Records shown =

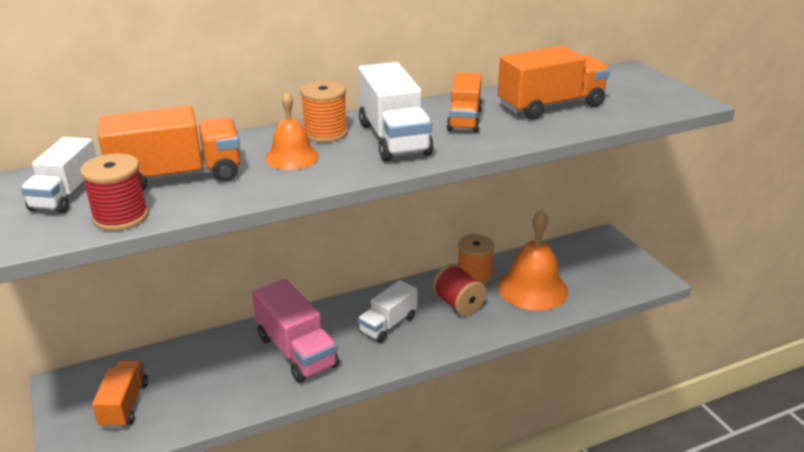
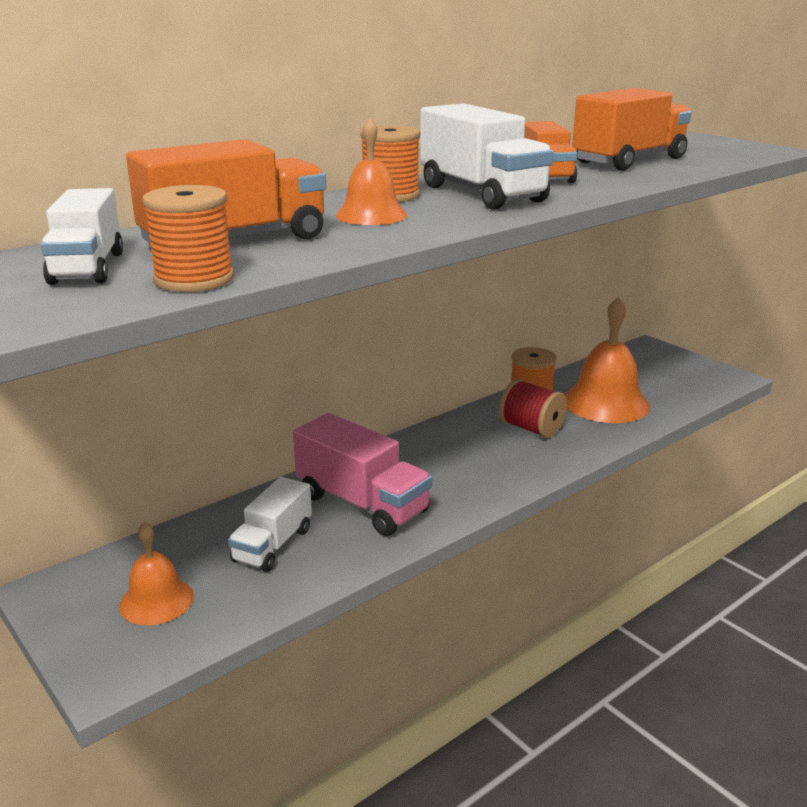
camera: 15 degrees left, 5 degrees down
red spool [80,153,149,231] -> orange spool [142,185,234,292]
orange truck [92,360,148,428] -> orange bell [119,522,194,625]
white truck [358,280,418,343] -> white truck moved to [228,477,312,572]

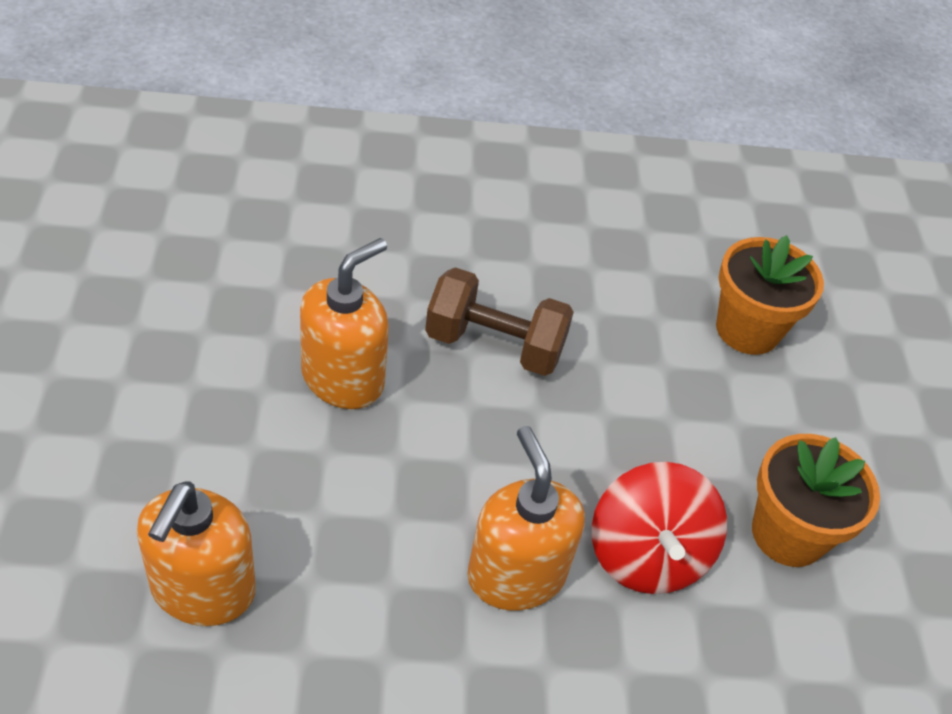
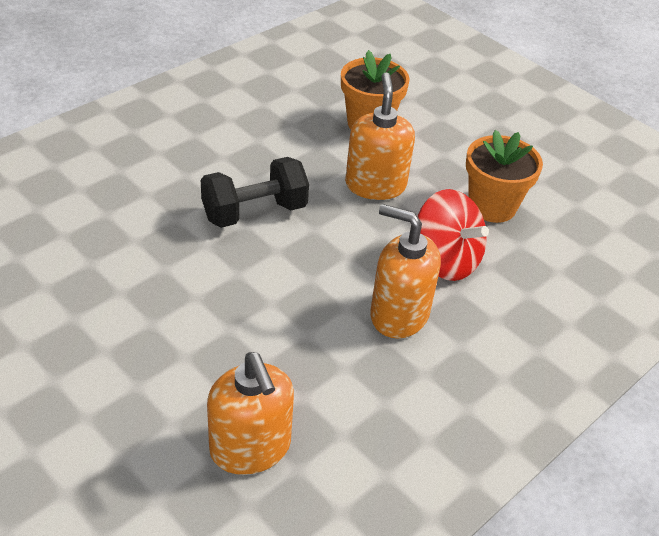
camera: 40 degrees left, 5 degrees down
orange soap dispenser [300,238,389,409] -> orange soap dispenser moved to [345,72,415,200]
brown dumbbell [425,267,574,376] -> black dumbbell [201,157,309,228]

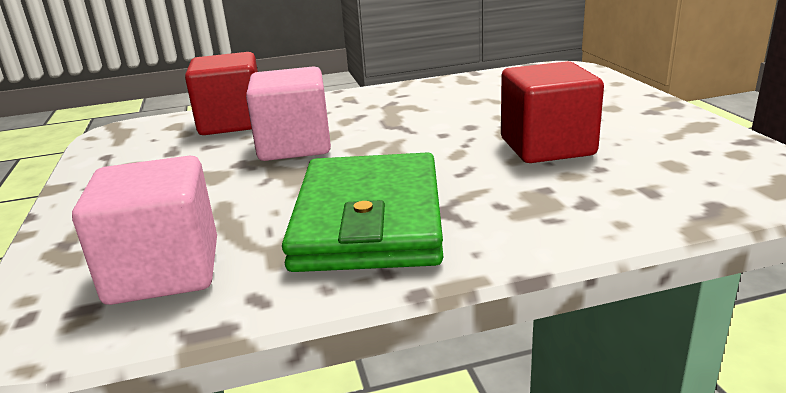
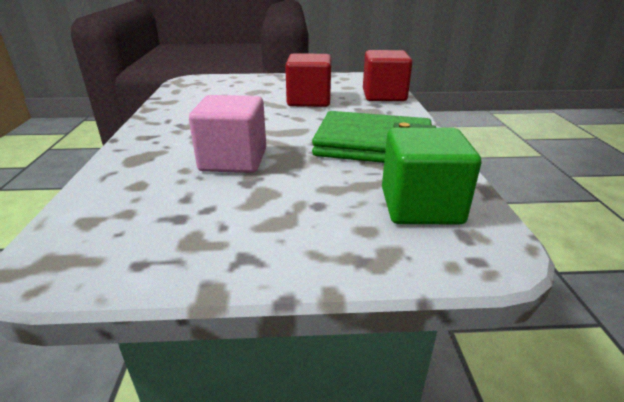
camera: 80 degrees left, 5 degrees up
pink cube [72,156,217,305] -> green cube [382,128,481,224]
red cube [185,52,258,135] -> red cube moved to [363,50,412,101]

What the exercise asks = Lines holding the string "degrees" must be copied out of the entries above.

Worked solution =
camera: 15 degrees left, 5 degrees down
camera: 40 degrees left, 5 degrees down
camera: 80 degrees left, 5 degrees up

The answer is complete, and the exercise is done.